## Materials provided
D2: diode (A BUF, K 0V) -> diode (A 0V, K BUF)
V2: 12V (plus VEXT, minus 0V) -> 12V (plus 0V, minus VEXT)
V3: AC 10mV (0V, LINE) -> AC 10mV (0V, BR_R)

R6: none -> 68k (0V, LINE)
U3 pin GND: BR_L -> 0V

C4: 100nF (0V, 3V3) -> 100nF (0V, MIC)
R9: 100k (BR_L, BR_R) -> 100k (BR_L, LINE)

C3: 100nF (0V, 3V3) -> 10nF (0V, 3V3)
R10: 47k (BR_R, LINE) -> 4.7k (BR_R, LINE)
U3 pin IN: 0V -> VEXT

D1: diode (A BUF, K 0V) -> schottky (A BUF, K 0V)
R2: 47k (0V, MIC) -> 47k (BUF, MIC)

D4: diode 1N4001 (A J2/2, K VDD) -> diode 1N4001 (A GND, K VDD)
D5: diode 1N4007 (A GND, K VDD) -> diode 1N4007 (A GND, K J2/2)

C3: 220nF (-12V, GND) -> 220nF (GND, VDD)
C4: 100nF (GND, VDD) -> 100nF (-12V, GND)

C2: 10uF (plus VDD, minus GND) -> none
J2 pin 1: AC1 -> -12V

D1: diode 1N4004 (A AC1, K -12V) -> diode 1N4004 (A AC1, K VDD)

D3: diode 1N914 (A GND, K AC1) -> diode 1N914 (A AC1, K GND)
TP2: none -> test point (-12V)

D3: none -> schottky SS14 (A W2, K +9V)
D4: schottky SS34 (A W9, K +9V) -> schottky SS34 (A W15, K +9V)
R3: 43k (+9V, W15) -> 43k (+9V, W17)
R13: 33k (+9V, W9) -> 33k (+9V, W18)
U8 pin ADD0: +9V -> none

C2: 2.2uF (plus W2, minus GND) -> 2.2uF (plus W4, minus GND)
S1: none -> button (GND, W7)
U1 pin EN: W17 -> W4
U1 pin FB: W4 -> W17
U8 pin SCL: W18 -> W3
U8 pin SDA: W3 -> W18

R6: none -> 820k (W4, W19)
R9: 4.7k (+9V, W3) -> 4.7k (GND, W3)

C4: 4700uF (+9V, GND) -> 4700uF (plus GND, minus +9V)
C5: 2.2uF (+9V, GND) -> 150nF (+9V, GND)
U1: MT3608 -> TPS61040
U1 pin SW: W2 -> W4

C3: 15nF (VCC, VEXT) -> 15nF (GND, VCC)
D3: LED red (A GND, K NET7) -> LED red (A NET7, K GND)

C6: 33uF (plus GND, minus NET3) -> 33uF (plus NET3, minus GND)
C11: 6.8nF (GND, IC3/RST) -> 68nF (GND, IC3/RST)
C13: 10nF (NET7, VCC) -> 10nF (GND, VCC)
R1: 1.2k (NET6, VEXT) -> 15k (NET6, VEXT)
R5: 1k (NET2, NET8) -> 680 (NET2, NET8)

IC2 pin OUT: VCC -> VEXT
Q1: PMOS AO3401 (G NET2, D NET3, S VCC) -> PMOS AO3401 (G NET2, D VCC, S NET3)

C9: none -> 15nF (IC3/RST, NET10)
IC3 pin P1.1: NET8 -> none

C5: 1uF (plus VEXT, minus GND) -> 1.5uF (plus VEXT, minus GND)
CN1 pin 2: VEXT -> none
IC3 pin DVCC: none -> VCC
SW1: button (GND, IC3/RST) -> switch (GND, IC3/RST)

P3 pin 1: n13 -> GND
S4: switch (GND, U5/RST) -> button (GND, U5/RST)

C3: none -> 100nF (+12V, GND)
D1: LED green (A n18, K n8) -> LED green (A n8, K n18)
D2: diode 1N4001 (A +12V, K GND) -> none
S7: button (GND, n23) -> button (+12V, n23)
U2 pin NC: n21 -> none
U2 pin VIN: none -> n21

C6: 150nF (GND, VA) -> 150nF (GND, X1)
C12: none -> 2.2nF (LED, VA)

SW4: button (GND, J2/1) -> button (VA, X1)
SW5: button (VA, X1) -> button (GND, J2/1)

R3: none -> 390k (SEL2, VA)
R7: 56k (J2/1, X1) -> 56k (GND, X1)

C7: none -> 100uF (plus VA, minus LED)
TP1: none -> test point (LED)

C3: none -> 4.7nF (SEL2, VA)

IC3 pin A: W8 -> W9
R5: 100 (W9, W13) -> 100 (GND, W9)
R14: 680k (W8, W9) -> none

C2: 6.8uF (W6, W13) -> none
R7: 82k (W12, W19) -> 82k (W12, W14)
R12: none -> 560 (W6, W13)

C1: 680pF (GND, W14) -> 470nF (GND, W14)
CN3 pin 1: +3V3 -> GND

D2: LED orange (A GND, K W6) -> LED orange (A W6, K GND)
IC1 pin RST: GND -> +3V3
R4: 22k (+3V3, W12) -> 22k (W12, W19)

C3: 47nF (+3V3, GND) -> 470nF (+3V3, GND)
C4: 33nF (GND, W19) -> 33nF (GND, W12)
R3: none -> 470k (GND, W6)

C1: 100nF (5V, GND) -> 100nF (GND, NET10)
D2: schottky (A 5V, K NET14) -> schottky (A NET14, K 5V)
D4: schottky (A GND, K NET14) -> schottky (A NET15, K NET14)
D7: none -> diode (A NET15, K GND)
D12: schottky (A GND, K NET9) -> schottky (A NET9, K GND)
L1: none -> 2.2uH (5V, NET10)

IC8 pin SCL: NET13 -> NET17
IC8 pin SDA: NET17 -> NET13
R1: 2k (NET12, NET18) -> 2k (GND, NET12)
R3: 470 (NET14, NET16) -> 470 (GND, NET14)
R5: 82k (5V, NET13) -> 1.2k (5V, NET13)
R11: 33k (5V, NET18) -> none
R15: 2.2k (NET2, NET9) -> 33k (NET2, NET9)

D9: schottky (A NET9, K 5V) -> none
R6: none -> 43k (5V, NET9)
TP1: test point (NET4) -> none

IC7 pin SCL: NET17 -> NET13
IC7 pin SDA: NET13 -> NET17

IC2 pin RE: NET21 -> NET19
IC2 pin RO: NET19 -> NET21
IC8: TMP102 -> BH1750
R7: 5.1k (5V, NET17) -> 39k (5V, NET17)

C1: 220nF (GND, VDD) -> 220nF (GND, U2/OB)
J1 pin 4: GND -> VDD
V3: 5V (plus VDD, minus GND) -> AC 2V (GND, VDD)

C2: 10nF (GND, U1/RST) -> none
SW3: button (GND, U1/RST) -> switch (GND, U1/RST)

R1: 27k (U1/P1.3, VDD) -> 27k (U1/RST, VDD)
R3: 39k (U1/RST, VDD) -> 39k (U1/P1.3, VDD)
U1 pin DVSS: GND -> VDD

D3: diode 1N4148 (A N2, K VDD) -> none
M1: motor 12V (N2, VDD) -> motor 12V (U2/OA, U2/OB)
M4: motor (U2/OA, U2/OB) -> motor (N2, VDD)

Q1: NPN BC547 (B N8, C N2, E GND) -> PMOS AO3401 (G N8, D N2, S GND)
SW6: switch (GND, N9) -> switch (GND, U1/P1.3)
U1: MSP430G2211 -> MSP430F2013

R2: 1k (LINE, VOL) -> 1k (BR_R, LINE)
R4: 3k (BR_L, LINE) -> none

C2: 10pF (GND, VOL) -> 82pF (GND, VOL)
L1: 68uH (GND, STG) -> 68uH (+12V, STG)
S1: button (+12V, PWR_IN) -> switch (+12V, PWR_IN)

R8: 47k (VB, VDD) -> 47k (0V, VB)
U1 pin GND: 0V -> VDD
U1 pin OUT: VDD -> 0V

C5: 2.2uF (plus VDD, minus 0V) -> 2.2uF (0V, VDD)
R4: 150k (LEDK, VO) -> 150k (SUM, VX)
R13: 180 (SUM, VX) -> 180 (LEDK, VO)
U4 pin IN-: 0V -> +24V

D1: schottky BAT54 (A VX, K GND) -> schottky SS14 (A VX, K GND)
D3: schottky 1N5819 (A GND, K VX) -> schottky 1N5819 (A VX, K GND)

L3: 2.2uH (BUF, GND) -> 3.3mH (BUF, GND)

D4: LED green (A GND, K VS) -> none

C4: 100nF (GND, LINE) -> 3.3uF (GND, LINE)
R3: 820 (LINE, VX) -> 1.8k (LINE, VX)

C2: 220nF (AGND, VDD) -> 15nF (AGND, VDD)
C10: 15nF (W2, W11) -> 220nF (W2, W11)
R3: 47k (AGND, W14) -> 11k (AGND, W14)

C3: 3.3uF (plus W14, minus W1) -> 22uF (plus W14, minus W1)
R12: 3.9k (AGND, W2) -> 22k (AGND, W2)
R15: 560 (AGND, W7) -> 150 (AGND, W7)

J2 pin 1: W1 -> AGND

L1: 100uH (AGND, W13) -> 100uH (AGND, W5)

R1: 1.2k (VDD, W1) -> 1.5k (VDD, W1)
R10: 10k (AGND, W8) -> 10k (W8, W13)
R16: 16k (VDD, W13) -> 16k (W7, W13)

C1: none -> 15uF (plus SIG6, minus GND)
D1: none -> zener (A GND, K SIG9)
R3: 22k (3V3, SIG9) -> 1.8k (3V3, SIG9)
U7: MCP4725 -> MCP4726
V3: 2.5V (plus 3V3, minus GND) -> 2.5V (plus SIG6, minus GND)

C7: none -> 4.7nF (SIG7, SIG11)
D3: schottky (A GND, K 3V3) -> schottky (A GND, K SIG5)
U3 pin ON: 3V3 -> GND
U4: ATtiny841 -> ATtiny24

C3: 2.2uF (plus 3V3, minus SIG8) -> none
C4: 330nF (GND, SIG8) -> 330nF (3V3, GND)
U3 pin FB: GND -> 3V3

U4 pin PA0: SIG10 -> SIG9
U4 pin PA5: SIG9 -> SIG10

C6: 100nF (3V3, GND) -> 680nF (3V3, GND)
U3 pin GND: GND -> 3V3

## Description of the task
Reproduce, please, the lines of the material from its first line down to the line containing "D4: schottky SS34", keeping both ends and nothing beyond them.

## Response area
D2: diode (A BUF, K 0V) -> diode (A 0V, K BUF)
V2: 12V (plus VEXT, minus 0V) -> 12V (plus 0V, minus VEXT)
V3: AC 10mV (0V, LINE) -> AC 10mV (0V, BR_R)

R6: none -> 68k (0V, LINE)
U3 pin GND: BR_L -> 0V

C4: 100nF (0V, 3V3) -> 100nF (0V, MIC)
R9: 100k (BR_L, BR_R) -> 100k (BR_L, LINE)

C3: 100nF (0V, 3V3) -> 10nF (0V, 3V3)
R10: 47k (BR_R, LINE) -> 4.7k (BR_R, LINE)
U3 pin IN: 0V -> VEXT

D1: diode (A BUF, K 0V) -> schottky (A BUF, K 0V)
R2: 47k (0V, MIC) -> 47k (BUF, MIC)

D4: diode 1N4001 (A J2/2, K VDD) -> diode 1N4001 (A GND, K VDD)
D5: diode 1N4007 (A GND, K VDD) -> diode 1N4007 (A GND, K J2/2)

C3: 220nF (-12V, GND) -> 220nF (GND, VDD)
C4: 100nF (GND, VDD) -> 100nF (-12V, GND)

C2: 10uF (plus VDD, minus GND) -> none
J2 pin 1: AC1 -> -12V

D1: diode 1N4004 (A AC1, K -12V) -> diode 1N4004 (A AC1, K VDD)

D3: diode 1N914 (A GND, K AC1) -> diode 1N914 (A AC1, K GND)
TP2: none -> test point (-12V)

D3: none -> schottky SS14 (A W2, K +9V)
D4: schottky SS34 (A W9, K +9V) -> schottky SS34 (A W15, K +9V)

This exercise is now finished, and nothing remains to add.